⟨
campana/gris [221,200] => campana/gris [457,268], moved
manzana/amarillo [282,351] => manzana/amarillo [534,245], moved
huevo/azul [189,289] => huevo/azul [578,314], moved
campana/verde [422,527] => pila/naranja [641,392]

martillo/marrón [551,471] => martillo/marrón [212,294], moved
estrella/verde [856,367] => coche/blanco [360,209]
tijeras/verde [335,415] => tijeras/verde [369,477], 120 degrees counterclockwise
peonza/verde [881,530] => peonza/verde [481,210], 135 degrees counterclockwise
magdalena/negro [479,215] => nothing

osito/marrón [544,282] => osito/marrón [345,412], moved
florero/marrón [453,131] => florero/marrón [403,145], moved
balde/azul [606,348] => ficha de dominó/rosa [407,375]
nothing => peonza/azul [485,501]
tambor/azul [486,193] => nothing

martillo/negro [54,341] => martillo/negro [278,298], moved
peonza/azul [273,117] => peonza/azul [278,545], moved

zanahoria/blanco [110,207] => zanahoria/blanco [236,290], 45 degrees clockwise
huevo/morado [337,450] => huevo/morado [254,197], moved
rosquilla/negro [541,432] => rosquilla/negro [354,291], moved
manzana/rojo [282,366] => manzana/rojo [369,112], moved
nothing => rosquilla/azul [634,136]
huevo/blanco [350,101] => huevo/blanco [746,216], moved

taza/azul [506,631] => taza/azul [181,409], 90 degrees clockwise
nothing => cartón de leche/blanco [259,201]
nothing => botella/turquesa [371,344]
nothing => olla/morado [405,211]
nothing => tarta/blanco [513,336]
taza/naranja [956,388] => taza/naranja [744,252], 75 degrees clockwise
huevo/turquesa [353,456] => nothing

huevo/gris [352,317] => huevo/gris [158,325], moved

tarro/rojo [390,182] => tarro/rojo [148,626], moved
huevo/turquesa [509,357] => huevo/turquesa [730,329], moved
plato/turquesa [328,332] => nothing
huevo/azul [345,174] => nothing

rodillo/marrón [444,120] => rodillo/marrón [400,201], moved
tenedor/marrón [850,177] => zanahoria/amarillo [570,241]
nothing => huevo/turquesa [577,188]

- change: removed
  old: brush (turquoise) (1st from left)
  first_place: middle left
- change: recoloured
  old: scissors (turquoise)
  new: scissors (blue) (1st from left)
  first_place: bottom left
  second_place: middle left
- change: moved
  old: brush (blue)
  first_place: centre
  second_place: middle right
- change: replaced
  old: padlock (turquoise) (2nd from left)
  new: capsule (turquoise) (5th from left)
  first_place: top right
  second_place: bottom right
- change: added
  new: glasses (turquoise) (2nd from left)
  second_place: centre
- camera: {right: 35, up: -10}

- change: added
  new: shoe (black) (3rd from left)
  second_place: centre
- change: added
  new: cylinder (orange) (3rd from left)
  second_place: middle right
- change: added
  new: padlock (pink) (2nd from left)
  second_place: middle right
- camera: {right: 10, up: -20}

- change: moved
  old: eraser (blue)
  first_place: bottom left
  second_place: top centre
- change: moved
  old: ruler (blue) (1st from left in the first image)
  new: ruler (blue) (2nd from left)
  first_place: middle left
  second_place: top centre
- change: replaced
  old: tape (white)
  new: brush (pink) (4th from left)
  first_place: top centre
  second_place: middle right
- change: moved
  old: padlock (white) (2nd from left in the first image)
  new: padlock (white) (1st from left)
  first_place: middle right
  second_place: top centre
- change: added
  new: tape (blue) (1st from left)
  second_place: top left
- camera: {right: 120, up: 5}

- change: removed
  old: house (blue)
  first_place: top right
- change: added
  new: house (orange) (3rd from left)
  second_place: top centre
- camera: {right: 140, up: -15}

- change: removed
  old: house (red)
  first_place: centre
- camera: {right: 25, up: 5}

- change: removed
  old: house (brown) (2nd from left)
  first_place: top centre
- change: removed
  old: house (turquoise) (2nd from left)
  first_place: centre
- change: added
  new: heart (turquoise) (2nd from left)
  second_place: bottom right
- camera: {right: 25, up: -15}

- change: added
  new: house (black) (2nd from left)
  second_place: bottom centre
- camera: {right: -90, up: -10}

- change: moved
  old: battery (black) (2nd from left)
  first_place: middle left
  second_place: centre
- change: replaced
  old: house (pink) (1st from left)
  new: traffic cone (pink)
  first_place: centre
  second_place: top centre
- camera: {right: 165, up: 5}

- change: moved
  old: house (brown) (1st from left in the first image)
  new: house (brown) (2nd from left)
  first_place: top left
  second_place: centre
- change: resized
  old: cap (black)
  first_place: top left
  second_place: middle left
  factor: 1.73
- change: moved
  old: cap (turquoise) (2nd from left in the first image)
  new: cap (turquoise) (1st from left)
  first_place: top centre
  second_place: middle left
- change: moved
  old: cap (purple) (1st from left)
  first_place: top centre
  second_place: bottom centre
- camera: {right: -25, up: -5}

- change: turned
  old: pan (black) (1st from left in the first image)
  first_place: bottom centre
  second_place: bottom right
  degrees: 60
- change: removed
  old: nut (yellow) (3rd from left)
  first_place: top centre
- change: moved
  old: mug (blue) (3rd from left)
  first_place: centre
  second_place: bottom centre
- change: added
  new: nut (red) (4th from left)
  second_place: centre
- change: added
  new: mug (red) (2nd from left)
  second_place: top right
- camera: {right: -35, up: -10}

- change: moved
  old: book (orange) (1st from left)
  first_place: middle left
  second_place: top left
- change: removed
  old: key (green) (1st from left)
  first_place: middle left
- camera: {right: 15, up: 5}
⟩
_Task statement_:
Find the word "scissors" in the data and copy out each line where it turns up.

_Worked solution_:
  old: scissors (turquoise)
  new: scissors (blue) (1st from left)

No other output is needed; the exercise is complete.